## [Goal of the exercise]
Take the listing below and print exactly the lines starting at the line containing "352,309,415,393 to 511,137,624,162" and ending at the line containing "- → wallet (orange) middle right", both ends included, and no others.

## [Data]
=======
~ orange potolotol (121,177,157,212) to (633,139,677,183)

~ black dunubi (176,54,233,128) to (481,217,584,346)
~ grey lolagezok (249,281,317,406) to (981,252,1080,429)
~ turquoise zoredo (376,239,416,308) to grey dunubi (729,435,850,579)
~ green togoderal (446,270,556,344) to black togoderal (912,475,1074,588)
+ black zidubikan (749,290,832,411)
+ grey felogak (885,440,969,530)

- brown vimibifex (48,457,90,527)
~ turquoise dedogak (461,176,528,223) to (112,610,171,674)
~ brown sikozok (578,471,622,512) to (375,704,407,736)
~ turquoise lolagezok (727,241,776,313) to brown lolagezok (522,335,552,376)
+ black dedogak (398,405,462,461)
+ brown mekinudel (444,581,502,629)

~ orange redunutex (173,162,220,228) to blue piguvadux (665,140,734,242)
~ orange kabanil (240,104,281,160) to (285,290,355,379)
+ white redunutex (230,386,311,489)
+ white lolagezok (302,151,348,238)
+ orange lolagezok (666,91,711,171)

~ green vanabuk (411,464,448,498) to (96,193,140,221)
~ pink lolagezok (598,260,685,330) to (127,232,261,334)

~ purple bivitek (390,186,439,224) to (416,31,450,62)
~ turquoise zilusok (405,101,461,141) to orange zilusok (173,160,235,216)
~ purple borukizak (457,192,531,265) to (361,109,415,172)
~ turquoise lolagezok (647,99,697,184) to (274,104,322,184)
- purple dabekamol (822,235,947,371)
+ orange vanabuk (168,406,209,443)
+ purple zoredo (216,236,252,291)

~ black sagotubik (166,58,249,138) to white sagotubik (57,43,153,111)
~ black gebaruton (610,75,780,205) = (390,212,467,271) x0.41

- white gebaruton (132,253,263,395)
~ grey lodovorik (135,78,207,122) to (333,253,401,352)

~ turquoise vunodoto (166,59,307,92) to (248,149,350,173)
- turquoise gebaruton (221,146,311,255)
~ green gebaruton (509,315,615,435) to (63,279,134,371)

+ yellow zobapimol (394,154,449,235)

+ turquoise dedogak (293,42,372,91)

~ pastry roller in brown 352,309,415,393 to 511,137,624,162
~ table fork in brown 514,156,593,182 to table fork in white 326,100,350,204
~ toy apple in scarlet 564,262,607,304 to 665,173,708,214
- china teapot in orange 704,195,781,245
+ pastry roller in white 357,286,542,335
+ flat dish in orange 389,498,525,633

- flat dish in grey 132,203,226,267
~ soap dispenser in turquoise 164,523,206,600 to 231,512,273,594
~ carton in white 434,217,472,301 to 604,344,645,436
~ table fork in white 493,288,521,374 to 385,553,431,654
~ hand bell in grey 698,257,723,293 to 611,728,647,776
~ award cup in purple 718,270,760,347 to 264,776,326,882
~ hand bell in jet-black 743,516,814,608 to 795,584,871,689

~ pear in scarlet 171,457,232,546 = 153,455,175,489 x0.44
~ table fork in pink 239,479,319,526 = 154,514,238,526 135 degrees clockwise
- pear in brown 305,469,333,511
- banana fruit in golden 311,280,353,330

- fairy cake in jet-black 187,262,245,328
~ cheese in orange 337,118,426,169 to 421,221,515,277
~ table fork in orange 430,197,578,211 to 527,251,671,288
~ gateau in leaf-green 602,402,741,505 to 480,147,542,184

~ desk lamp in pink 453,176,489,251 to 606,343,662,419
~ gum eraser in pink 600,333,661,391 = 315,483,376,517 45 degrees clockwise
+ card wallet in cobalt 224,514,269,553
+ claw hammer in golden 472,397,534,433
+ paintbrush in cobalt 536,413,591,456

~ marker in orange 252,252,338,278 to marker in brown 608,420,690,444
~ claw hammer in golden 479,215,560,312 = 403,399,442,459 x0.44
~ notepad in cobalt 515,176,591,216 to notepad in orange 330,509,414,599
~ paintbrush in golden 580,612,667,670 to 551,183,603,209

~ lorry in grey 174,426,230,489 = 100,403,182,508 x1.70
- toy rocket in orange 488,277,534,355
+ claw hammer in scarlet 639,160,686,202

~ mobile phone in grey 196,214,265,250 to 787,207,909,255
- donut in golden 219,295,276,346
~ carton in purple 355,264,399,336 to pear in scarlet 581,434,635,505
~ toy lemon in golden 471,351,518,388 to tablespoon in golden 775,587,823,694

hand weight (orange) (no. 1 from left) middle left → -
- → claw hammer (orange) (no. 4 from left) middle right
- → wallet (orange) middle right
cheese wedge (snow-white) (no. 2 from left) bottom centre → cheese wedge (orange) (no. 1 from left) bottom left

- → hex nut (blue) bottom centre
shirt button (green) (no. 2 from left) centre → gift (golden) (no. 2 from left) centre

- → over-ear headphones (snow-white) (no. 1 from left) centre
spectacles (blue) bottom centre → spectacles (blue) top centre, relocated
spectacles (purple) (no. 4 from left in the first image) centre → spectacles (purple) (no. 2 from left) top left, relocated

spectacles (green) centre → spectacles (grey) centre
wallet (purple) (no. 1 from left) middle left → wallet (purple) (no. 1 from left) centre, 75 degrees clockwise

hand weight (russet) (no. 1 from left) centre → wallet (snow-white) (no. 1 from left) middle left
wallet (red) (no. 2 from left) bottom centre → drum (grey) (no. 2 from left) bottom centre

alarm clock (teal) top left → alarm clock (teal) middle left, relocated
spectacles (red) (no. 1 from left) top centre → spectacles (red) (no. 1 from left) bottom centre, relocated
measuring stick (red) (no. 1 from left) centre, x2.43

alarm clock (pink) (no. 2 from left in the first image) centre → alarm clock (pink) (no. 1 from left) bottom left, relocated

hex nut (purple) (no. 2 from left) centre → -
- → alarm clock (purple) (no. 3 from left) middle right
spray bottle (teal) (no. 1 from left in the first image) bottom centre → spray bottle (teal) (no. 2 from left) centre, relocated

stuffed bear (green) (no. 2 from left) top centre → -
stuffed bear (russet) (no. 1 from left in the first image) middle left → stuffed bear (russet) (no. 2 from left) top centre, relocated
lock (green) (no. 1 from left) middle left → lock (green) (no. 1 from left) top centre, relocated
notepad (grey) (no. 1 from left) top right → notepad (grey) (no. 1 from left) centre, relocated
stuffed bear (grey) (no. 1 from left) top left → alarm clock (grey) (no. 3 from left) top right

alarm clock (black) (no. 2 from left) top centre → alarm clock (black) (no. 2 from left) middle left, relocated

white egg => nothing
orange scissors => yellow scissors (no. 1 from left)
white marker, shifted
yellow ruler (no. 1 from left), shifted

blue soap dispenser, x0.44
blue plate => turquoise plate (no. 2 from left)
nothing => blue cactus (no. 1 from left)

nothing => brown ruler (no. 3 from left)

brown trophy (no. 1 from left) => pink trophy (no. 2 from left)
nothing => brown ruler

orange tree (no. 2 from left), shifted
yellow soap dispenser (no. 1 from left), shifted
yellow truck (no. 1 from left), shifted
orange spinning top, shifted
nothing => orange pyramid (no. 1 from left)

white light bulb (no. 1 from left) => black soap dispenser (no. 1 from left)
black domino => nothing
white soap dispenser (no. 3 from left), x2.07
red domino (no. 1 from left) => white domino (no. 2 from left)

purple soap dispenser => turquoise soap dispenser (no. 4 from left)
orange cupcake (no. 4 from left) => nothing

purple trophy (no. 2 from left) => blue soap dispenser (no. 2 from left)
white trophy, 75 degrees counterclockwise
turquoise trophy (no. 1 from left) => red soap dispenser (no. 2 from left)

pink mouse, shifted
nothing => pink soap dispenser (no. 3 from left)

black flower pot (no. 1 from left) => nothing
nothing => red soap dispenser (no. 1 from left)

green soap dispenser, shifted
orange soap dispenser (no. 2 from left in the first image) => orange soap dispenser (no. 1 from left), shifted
=======
## [Task answer]
~ pastry roller in brown 352,309,415,393 to 511,137,624,162
~ table fork in brown 514,156,593,182 to table fork in white 326,100,350,204
~ toy apple in scarlet 564,262,607,304 to 665,173,708,214
- china teapot in orange 704,195,781,245
+ pastry roller in white 357,286,542,335
+ flat dish in orange 389,498,525,633

- flat dish in grey 132,203,226,267
~ soap dispenser in turquoise 164,523,206,600 to 231,512,273,594
~ carton in white 434,217,472,301 to 604,344,645,436
~ table fork in white 493,288,521,374 to 385,553,431,654
~ hand bell in grey 698,257,723,293 to 611,728,647,776
~ award cup in purple 718,270,760,347 to 264,776,326,882
~ hand bell in jet-black 743,516,814,608 to 795,584,871,689

~ pear in scarlet 171,457,232,546 = 153,455,175,489 x0.44
~ table fork in pink 239,479,319,526 = 154,514,238,526 135 degrees clockwise
- pear in brown 305,469,333,511
- banana fruit in golden 311,280,353,330

- fairy cake in jet-black 187,262,245,328
~ cheese in orange 337,118,426,169 to 421,221,515,277
~ table fork in orange 430,197,578,211 to 527,251,671,288
~ gateau in leaf-green 602,402,741,505 to 480,147,542,184

~ desk lamp in pink 453,176,489,251 to 606,343,662,419
~ gum eraser in pink 600,333,661,391 = 315,483,376,517 45 degrees clockwise
+ card wallet in cobalt 224,514,269,553
+ claw hammer in golden 472,397,534,433
+ paintbrush in cobalt 536,413,591,456

~ marker in orange 252,252,338,278 to marker in brown 608,420,690,444
~ claw hammer in golden 479,215,560,312 = 403,399,442,459 x0.44
~ notepad in cobalt 515,176,591,216 to notepad in orange 330,509,414,599
~ paintbrush in golden 580,612,667,670 to 551,183,603,209

~ lorry in grey 174,426,230,489 = 100,403,182,508 x1.70
- toy rocket in orange 488,277,534,355
+ claw hammer in scarlet 639,160,686,202

~ mobile phone in grey 196,214,265,250 to 787,207,909,255
- donut in golden 219,295,276,346
~ carton in purple 355,264,399,336 to pear in scarlet 581,434,635,505
~ toy lemon in golden 471,351,518,388 to tablespoon in golden 775,587,823,694

hand weight (orange) (no. 1 from left) middle left → -
- → claw hammer (orange) (no. 4 from left) middle right
- → wallet (orange) middle right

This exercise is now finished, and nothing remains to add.